The task
What needs reproducing is the run of lines in the data below starting at the line with "red headphones: 1 -> 5" and ending at the line with "orange plane: 4 -> 5", both ends included. Copy it exactly, without pictures, and add nothing.

(Stored dataset items)
• • •

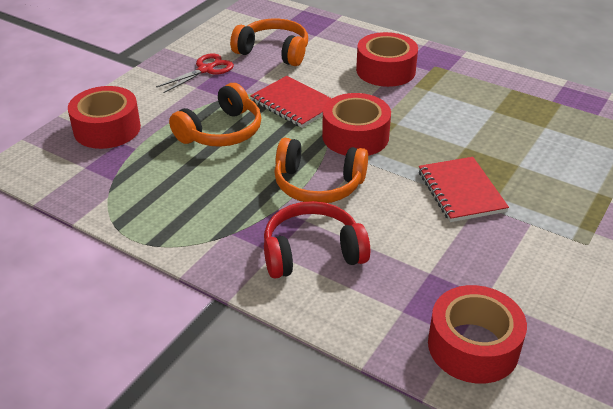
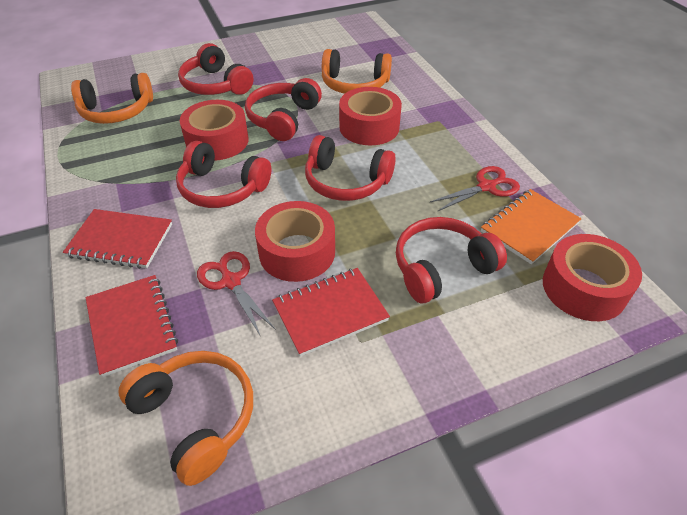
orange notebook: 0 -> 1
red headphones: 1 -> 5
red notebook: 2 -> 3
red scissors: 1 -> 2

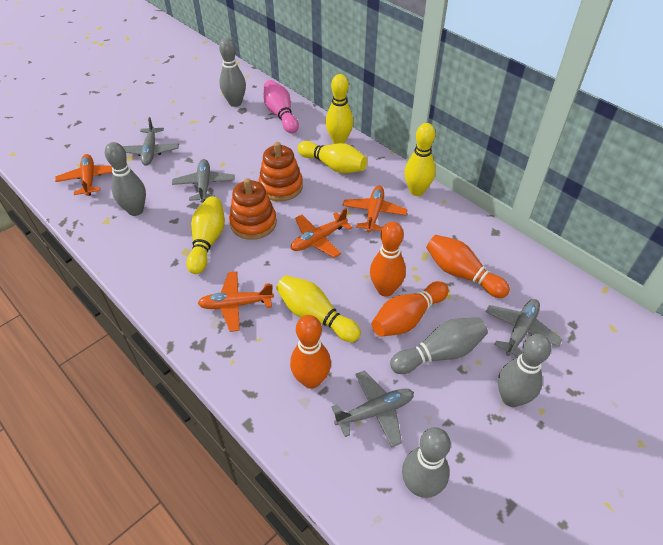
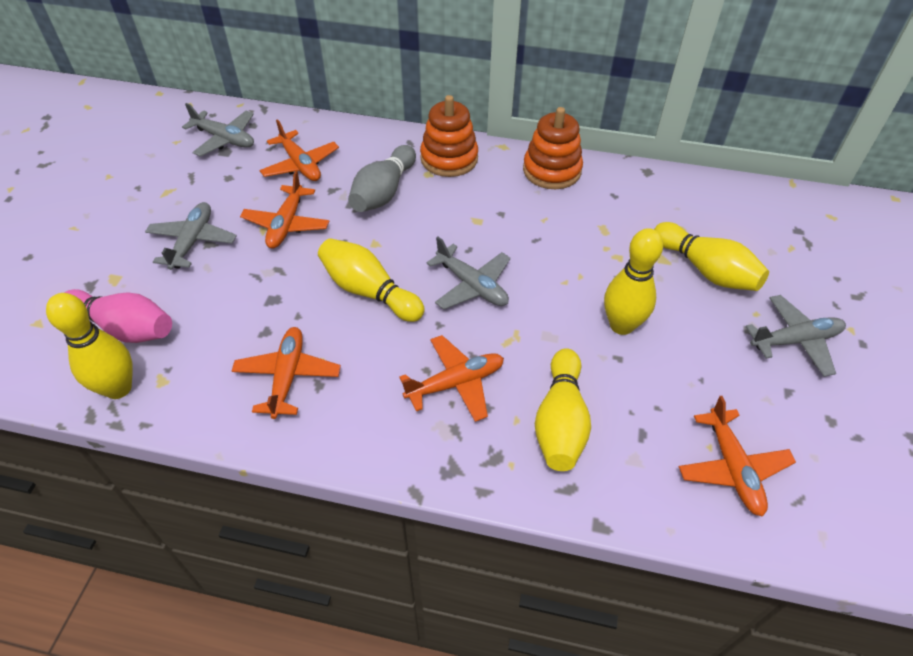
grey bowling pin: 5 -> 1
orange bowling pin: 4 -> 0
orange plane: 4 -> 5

• • •

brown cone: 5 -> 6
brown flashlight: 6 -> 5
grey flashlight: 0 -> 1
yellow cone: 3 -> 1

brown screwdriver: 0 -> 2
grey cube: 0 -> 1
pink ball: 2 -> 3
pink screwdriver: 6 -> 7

• • •

Reply to the exercise
red headphones: 1 -> 5
red notebook: 2 -> 3
red scissors: 1 -> 2

grey bowling pin: 5 -> 1
orange bowling pin: 4 -> 0
orange plane: 4 -> 5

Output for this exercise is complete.